## YOUR TASK
From the data underneath, reproduce exactly the stretch that begins at the line with "blue fish: 4 -> 2" and ends after the line with "white pyramid: 0 -> 1".

___

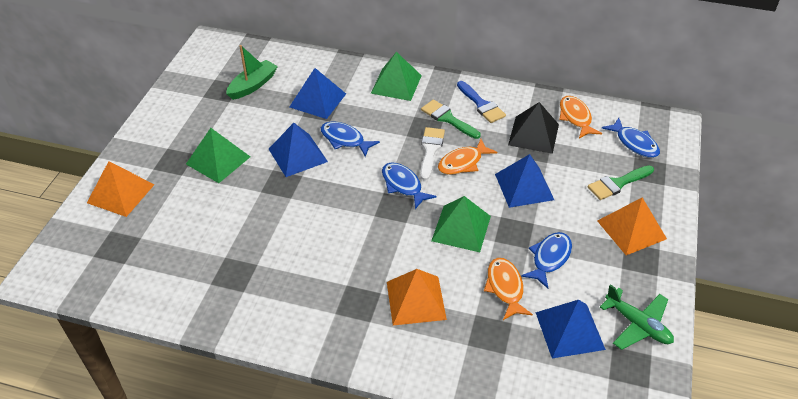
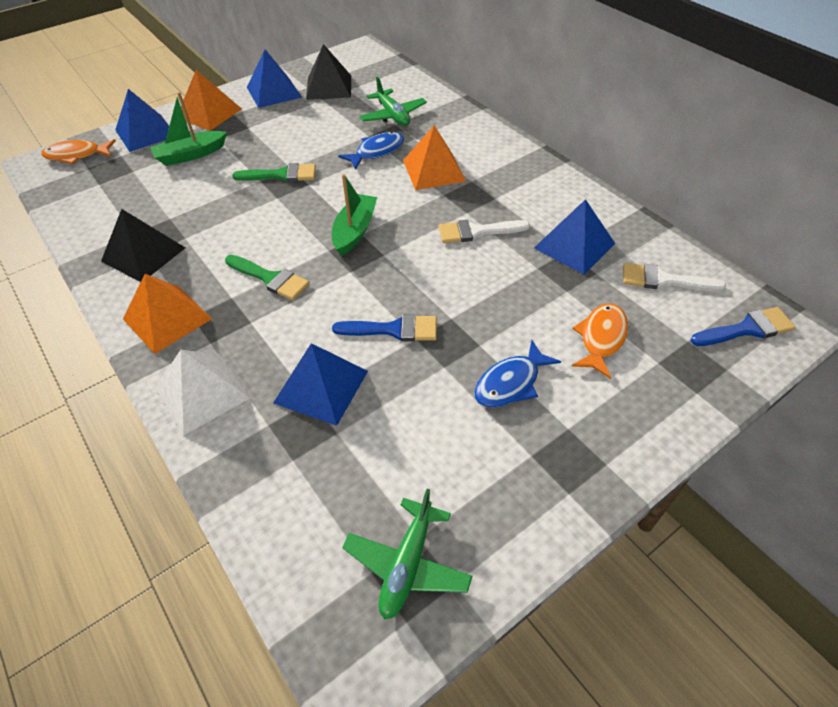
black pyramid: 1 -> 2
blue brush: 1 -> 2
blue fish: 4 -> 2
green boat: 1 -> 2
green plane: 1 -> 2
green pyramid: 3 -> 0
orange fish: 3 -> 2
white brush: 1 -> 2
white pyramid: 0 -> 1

___

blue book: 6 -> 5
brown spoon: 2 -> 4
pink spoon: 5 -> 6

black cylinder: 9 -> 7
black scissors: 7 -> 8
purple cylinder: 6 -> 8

___

## RESULT OF THIS TASK
blue fish: 4 -> 2
green boat: 1 -> 2
green plane: 1 -> 2
green pyramid: 3 -> 0
orange fish: 3 -> 2
white brush: 1 -> 2
white pyramid: 0 -> 1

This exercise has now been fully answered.